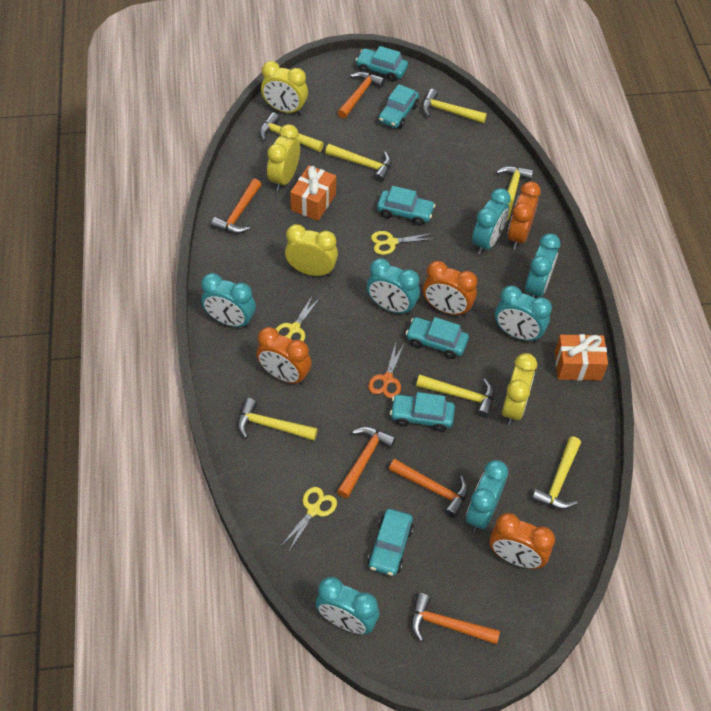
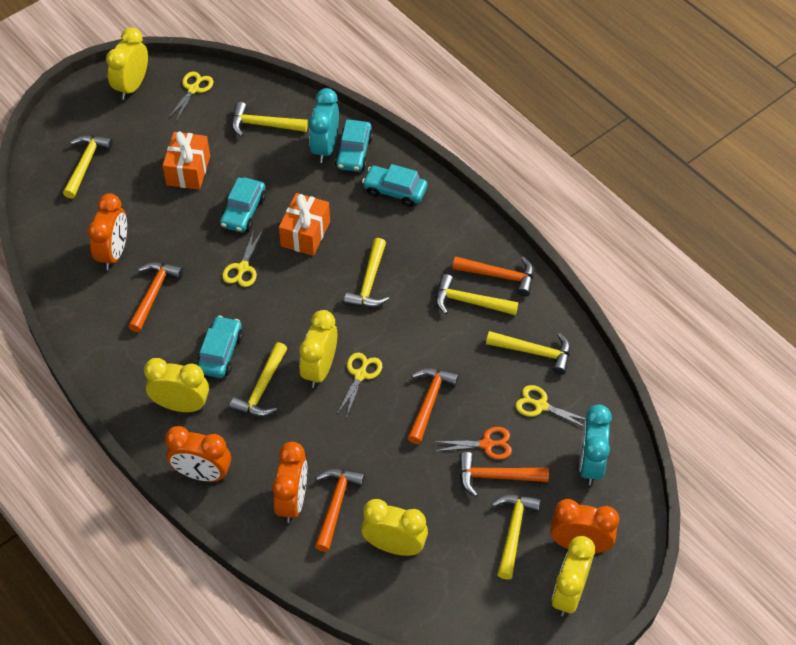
turquoise car: 6 -> 4
turquoise clock: 7 -> 2
yellow clock: 4 -> 5
yellow scissors: 3 -> 4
•••••
● **WHAT THE EXERCISE ASKS**
Please retype exactly, and only, the lines starting at the one that contains "turquoise clock: 7 -> 2" and ending with the last line of the material.

● **YOUR RESPONSE**
turquoise clock: 7 -> 2
yellow clock: 4 -> 5
yellow scissors: 3 -> 4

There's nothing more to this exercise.